▶ [About this task]:
From the line with "C6: none -> 4700uF (plus BASE, minus RUN)" onward, reproduce each line of the entries exactly, ending at the last one, and add nothing.

▶ [Exercise inputs]:
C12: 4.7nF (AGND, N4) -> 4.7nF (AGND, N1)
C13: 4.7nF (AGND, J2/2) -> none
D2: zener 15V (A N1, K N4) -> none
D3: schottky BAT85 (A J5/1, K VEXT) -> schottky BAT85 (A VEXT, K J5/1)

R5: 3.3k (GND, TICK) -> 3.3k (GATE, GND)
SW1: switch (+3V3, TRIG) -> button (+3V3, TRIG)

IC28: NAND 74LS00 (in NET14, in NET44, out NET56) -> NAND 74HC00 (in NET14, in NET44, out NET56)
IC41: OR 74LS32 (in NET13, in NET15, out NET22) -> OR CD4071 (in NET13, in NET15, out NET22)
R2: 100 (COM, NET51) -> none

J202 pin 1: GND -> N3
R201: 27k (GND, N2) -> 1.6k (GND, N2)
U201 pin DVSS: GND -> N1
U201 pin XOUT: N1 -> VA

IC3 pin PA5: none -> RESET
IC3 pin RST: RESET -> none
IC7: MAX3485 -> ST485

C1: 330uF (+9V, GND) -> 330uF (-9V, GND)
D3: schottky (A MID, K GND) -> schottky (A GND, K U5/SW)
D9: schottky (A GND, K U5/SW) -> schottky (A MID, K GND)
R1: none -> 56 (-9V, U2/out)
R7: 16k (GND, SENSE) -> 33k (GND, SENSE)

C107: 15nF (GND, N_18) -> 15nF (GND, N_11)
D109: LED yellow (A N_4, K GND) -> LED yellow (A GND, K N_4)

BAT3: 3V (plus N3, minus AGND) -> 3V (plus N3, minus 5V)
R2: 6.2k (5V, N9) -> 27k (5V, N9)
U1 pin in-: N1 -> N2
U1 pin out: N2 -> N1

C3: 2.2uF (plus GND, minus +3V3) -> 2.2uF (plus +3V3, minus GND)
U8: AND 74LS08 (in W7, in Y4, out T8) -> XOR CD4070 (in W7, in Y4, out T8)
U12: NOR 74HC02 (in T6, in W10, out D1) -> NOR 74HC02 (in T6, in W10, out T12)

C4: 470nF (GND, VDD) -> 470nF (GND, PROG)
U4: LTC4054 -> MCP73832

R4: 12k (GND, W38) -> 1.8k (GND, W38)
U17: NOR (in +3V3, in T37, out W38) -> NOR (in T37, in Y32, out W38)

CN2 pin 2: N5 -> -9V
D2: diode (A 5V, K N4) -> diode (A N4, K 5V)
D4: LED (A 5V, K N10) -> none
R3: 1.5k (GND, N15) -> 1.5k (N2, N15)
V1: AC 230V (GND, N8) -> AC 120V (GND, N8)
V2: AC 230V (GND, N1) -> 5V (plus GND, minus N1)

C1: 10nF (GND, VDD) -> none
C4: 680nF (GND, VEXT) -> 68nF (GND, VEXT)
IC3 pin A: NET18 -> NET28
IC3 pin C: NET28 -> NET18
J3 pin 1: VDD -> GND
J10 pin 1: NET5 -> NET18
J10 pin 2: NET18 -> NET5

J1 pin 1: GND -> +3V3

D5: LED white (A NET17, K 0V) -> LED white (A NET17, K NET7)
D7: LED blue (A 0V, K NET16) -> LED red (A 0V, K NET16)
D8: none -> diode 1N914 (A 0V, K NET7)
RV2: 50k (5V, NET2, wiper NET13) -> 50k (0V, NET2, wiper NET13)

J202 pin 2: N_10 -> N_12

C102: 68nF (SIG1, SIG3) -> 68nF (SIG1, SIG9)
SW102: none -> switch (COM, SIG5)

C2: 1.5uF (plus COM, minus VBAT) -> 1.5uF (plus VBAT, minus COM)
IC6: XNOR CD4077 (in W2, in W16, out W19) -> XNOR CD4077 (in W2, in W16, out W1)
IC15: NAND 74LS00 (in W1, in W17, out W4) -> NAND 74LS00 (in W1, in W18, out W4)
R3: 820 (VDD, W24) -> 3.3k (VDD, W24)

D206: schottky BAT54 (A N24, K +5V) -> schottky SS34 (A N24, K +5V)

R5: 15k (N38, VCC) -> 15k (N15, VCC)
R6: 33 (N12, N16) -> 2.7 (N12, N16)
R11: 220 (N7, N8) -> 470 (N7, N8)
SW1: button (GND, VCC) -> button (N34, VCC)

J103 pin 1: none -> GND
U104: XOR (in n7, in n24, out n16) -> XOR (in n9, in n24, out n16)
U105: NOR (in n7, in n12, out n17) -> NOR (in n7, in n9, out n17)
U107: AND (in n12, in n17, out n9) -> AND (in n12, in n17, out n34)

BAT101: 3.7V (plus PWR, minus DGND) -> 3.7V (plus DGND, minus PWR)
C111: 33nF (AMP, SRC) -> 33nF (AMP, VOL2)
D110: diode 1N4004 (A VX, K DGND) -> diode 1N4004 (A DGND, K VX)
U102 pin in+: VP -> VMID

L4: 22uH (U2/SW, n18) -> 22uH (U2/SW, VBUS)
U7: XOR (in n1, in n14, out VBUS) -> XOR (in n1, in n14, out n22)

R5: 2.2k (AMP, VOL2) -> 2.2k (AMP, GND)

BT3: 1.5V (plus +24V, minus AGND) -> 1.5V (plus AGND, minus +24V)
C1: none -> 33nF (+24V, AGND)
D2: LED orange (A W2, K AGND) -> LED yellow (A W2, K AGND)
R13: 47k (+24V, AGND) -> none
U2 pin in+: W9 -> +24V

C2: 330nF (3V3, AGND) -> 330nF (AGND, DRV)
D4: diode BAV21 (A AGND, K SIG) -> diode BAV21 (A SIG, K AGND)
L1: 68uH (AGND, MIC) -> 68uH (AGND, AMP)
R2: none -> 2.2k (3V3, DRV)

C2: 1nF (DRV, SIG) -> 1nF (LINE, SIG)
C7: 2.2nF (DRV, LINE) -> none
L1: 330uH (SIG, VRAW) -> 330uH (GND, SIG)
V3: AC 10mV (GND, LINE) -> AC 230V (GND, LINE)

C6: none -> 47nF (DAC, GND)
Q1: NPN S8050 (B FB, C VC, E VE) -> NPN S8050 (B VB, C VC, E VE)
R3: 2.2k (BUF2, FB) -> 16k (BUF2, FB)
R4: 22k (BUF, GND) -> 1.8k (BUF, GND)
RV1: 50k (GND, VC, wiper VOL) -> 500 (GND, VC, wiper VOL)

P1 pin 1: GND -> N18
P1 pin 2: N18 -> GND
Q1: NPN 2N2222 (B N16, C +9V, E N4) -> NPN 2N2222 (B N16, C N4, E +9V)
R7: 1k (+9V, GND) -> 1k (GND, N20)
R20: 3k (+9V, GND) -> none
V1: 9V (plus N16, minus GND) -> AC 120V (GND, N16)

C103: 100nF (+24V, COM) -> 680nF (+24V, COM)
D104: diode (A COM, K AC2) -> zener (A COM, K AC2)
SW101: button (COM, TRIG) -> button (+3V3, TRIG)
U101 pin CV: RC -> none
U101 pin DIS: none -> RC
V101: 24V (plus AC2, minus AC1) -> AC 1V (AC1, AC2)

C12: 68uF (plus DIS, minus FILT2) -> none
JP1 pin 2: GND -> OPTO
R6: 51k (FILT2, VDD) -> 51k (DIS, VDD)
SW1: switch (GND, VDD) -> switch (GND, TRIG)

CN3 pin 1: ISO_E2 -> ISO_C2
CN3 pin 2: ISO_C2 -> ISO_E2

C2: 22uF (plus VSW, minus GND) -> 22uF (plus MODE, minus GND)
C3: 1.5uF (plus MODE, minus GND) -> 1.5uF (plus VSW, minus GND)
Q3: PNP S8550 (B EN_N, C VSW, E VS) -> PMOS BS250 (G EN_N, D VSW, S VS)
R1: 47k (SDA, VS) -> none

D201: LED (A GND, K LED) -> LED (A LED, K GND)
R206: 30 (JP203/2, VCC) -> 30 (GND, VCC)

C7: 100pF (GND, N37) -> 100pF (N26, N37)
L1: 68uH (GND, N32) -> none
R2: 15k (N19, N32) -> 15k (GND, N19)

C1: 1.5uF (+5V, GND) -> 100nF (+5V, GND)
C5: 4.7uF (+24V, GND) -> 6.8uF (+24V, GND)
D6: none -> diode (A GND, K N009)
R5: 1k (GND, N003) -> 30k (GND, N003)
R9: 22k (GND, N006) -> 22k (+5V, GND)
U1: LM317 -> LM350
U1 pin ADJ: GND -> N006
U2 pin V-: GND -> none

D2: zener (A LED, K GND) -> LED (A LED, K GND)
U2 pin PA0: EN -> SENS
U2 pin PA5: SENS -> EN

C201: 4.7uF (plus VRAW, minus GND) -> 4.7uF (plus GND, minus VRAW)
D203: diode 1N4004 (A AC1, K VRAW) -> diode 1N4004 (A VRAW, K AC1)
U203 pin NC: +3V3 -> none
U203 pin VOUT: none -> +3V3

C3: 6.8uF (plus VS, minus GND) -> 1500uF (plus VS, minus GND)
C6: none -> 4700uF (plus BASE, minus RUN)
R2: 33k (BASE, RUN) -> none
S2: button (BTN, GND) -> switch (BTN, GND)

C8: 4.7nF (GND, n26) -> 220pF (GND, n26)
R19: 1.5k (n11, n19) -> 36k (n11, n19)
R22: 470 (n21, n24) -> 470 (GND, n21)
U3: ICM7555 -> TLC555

▶ [Your solution]:
C6: none -> 4700uF (plus BASE, minus RUN)
R2: 33k (BASE, RUN) -> none
S2: button (BTN, GND) -> switch (BTN, GND)

C8: 4.7nF (GND, n26) -> 220pF (GND, n26)
R19: 1.5k (n11, n19) -> 36k (n11, n19)
R22: 470 (n21, n24) -> 470 (GND, n21)
U3: ICM7555 -> TLC555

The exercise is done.